[[ SOURCE RECORDS open ]]

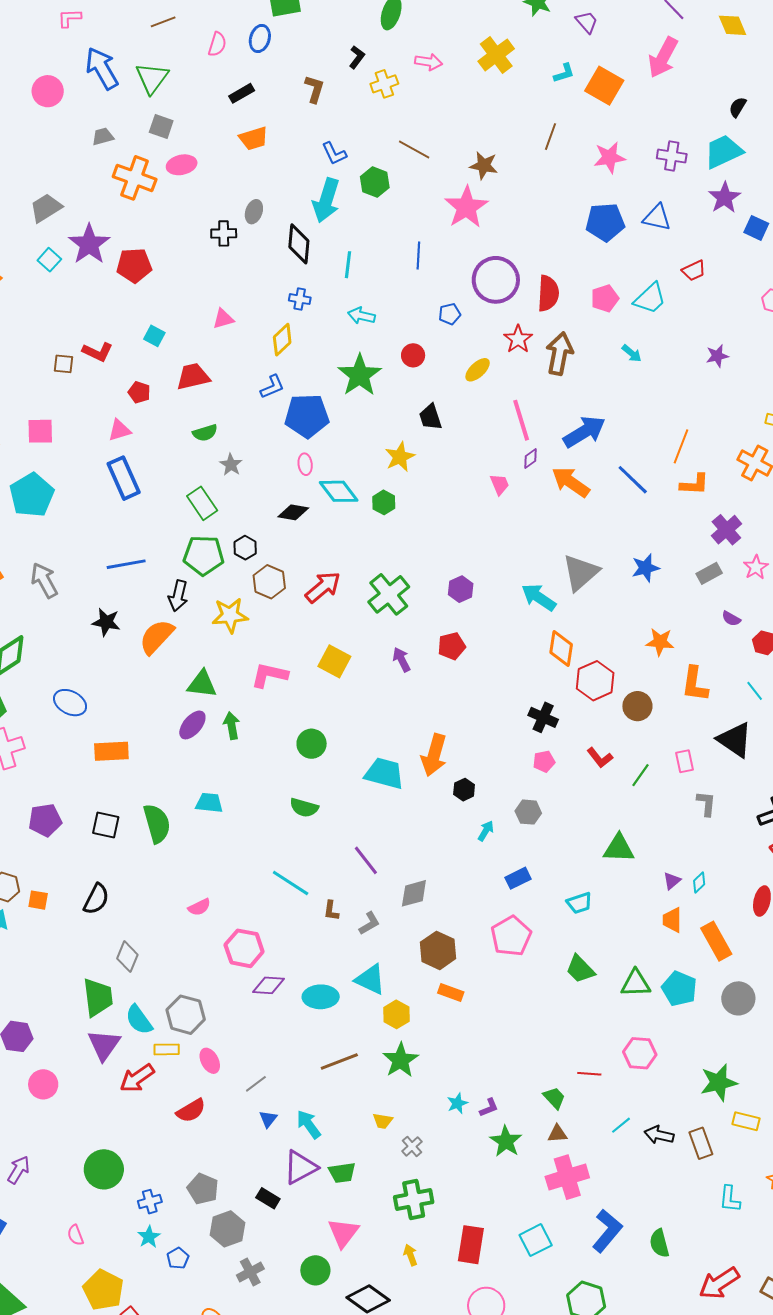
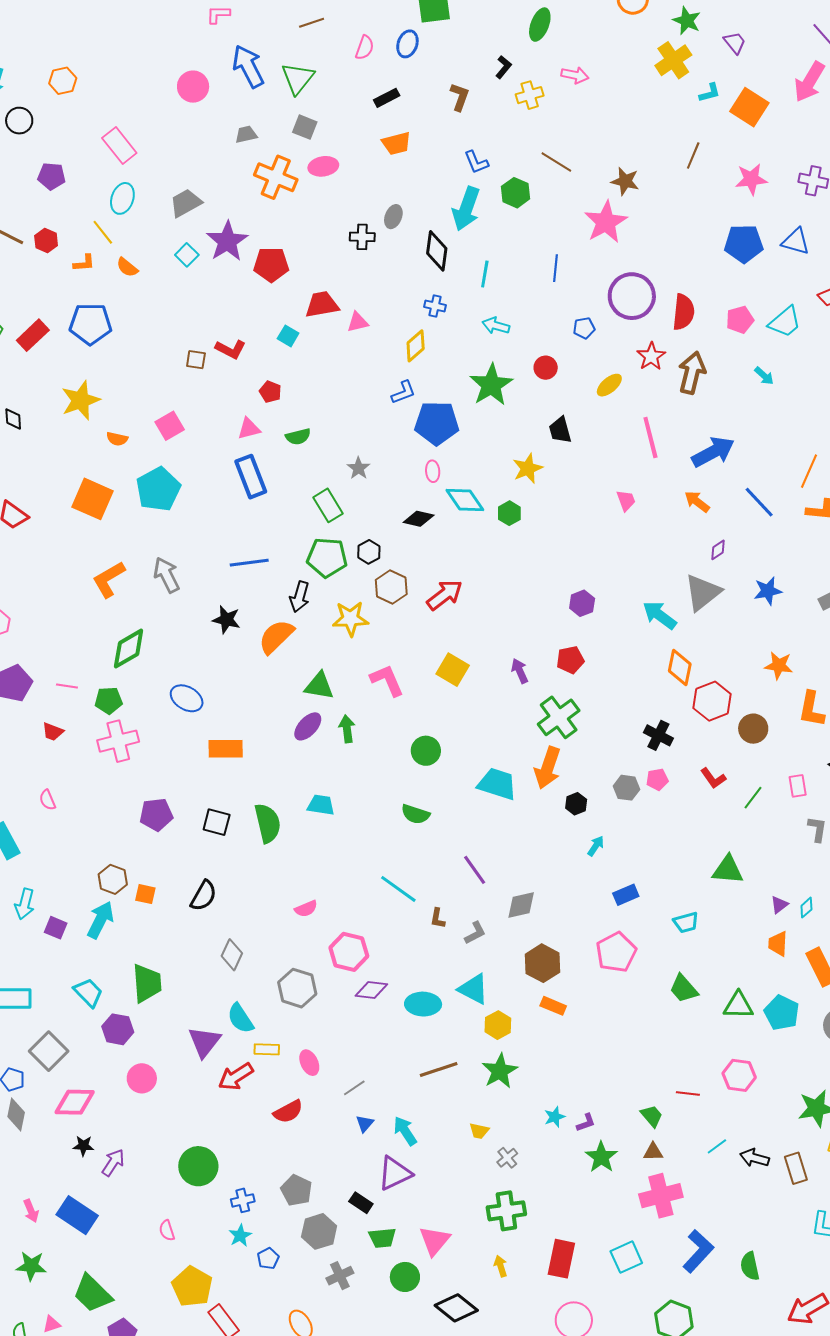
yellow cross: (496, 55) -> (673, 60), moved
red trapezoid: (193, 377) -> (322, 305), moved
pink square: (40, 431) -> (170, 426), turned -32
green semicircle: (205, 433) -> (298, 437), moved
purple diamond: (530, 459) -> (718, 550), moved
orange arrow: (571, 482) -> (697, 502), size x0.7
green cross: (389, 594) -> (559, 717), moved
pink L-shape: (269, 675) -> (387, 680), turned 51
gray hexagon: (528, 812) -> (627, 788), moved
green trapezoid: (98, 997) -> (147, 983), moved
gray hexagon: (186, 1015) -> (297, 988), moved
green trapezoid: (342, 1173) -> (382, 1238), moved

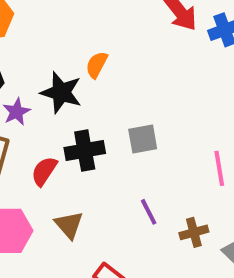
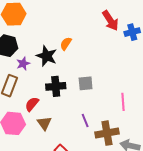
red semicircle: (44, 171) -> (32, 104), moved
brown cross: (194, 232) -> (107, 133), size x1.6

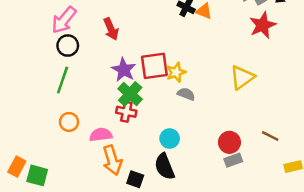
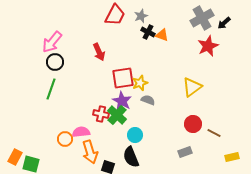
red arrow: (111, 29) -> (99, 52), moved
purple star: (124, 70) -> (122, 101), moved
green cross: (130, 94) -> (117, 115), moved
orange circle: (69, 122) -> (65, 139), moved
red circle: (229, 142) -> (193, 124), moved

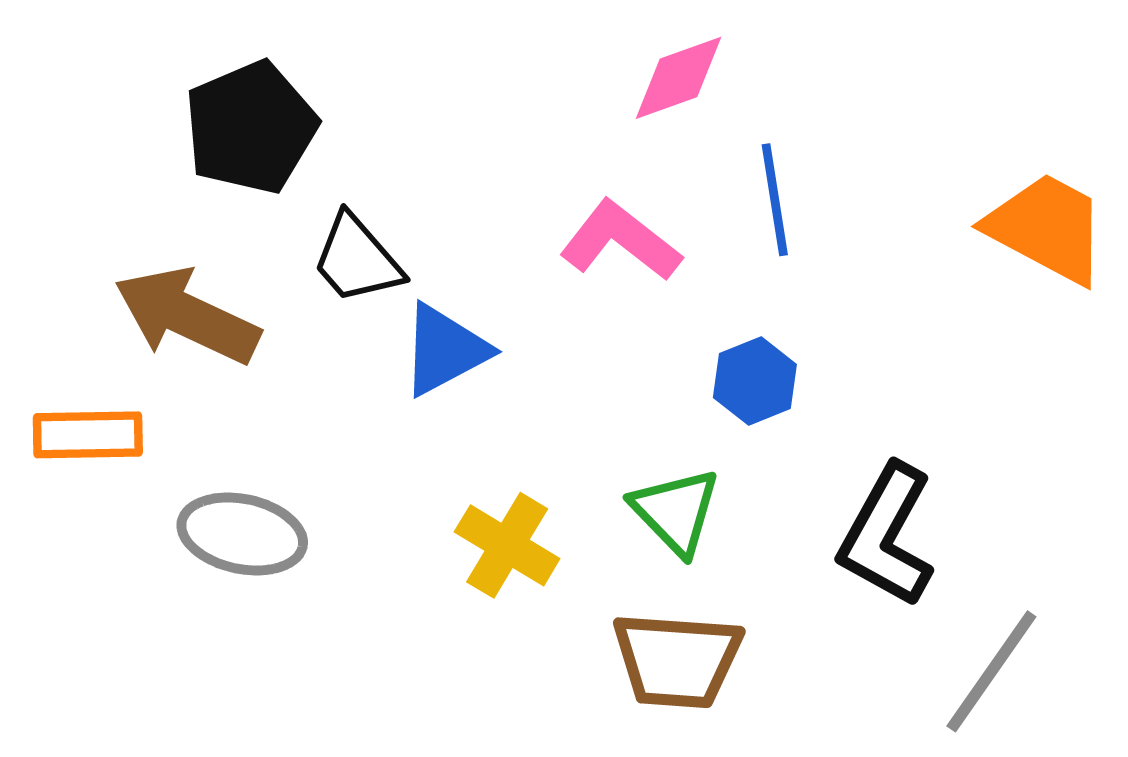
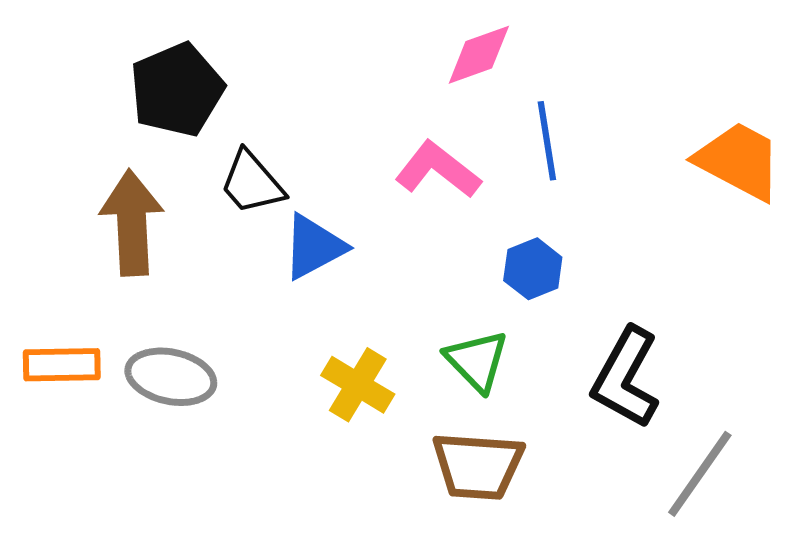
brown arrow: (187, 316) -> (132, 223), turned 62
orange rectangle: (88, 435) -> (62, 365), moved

[[ SOURCE RECORDS closed ]]
[[ SOURCE RECORDS open ]]

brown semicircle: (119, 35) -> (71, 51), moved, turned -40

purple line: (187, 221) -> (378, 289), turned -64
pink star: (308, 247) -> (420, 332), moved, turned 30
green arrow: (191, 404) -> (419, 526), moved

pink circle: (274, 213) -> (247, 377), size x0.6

[[ SOURCE RECORDS closed ]]

WHAT YOU WILL DO:
Your output should be the lines above from the one that contains "green cross: (130, 94) -> (117, 115), moved" through the one that contains "orange rectangle: (88, 435)", word for word, with pictures left out.

PROBLEM SOLUTION:
green cross: (130, 94) -> (117, 115), moved
orange circle: (69, 122) -> (65, 139), moved
red circle: (229, 142) -> (193, 124), moved

brown arrow: (187, 316) -> (132, 223), turned 62
orange rectangle: (88, 435) -> (62, 365), moved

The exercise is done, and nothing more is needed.